**GIVEN PROBLEM**:
Copy out the stretch of the material below from the line containing "coordinates (445, 190)." through the line containing "[(445, 190)]", both included, without changing a character.

**Saved data entries**:
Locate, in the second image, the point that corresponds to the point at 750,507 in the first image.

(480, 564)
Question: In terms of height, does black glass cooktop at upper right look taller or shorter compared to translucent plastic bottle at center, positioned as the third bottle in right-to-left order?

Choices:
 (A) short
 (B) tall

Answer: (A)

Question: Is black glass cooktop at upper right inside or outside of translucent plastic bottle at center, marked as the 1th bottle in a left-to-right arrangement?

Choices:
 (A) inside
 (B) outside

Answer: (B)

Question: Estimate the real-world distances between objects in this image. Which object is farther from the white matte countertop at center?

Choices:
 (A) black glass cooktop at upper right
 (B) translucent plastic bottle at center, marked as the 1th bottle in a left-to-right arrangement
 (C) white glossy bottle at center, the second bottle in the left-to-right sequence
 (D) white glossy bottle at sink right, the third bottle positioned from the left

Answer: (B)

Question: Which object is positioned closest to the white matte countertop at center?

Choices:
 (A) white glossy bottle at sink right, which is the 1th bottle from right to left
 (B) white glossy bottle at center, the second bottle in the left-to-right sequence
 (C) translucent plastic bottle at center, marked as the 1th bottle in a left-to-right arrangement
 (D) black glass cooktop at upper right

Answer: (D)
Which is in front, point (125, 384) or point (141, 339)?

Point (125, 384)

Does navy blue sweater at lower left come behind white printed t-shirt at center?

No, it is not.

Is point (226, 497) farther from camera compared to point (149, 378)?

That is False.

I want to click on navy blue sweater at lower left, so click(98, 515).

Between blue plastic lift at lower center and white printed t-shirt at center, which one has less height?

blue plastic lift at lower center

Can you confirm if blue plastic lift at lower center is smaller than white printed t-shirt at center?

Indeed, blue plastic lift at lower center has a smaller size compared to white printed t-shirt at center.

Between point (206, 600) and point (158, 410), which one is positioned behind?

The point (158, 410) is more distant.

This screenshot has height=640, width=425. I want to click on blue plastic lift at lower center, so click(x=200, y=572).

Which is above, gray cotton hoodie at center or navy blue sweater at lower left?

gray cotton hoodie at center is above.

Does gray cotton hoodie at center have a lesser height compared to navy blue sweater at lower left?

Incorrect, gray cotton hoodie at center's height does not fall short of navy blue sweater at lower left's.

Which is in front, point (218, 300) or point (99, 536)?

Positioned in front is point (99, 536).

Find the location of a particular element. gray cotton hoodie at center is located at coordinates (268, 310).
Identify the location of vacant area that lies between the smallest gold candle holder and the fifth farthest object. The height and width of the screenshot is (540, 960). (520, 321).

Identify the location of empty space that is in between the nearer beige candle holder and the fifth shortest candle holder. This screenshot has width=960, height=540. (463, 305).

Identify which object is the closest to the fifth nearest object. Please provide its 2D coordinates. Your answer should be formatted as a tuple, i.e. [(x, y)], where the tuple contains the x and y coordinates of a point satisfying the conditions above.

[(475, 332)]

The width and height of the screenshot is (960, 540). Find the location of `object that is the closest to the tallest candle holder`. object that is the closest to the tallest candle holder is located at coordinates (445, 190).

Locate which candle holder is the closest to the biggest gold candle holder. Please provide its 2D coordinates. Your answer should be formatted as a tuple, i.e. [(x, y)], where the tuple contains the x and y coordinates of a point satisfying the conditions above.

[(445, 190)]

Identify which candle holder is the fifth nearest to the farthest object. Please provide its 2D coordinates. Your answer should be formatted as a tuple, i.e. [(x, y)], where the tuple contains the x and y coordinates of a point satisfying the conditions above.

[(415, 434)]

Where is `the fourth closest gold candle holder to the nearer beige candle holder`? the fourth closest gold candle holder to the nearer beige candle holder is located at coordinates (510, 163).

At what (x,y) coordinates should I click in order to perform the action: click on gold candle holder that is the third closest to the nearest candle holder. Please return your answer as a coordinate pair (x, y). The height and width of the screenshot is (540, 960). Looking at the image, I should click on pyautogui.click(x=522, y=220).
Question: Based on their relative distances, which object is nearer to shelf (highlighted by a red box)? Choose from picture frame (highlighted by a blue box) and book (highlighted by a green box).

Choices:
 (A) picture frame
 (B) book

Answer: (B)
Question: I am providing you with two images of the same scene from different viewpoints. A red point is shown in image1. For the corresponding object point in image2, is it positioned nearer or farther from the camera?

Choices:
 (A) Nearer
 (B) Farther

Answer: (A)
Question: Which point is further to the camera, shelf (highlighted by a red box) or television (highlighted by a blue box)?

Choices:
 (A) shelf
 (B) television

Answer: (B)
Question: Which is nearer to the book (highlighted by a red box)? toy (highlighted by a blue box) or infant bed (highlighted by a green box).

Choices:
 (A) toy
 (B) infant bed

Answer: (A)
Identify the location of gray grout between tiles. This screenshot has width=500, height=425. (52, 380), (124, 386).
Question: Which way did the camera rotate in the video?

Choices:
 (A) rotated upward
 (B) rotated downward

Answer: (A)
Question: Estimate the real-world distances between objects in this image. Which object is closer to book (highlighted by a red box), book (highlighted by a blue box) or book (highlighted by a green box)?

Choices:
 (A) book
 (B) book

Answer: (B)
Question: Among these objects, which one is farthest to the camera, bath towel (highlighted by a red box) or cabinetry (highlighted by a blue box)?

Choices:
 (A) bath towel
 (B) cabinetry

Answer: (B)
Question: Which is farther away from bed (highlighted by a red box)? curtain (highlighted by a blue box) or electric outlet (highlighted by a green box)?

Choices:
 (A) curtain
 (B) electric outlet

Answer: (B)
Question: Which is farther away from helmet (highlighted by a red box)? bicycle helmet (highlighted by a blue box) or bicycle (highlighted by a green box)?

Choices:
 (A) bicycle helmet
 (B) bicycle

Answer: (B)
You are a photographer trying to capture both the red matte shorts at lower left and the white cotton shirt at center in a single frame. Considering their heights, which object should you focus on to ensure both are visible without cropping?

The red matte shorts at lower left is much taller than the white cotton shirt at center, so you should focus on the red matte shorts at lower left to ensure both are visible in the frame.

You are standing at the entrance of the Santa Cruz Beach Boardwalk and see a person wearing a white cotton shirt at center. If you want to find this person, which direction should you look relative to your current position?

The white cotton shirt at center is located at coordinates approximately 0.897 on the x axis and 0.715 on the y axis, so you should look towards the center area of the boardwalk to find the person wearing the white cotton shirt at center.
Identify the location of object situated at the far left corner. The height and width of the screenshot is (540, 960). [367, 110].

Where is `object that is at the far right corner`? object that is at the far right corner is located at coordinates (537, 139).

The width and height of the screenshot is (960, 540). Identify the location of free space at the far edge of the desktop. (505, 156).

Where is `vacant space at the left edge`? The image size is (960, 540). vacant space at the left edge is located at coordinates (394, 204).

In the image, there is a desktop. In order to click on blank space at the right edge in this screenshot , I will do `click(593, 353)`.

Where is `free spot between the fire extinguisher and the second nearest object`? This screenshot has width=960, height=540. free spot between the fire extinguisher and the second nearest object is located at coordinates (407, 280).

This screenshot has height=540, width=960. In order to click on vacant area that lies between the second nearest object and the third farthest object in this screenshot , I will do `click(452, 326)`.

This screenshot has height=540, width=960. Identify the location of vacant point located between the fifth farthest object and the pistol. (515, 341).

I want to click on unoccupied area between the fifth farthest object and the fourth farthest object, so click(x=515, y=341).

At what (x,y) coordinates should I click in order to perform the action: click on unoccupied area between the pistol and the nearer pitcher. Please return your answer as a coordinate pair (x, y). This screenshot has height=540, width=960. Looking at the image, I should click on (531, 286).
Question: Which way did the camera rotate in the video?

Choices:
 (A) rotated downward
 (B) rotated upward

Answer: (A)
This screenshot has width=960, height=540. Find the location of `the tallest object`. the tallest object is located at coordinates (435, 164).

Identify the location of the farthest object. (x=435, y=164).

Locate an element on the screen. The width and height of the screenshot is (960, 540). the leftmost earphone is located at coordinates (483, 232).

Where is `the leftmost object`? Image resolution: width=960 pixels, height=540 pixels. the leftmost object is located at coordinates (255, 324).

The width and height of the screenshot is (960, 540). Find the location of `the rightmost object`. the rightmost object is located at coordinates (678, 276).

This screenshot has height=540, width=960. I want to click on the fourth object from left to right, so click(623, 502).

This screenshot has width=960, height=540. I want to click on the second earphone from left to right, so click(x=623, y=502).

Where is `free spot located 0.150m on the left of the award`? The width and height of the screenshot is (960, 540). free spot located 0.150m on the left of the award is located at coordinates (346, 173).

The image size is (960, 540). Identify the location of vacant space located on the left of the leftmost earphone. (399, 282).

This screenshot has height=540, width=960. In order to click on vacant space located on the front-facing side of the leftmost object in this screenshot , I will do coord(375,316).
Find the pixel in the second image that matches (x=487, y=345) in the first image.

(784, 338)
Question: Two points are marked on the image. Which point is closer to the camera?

**TASK SOLUTION**:
The width and height of the screenshot is (960, 540). Find the location of `object that is the closest to the tallest candle holder`. object that is the closest to the tallest candle holder is located at coordinates (445, 190).

Locate which candle holder is the closest to the biggest gold candle holder. Please provide its 2D coordinates. Your answer should be formatted as a tuple, i.e. [(x, y)], where the tuple contains the x and y coordinates of a point satisfying the conditions above.

[(445, 190)]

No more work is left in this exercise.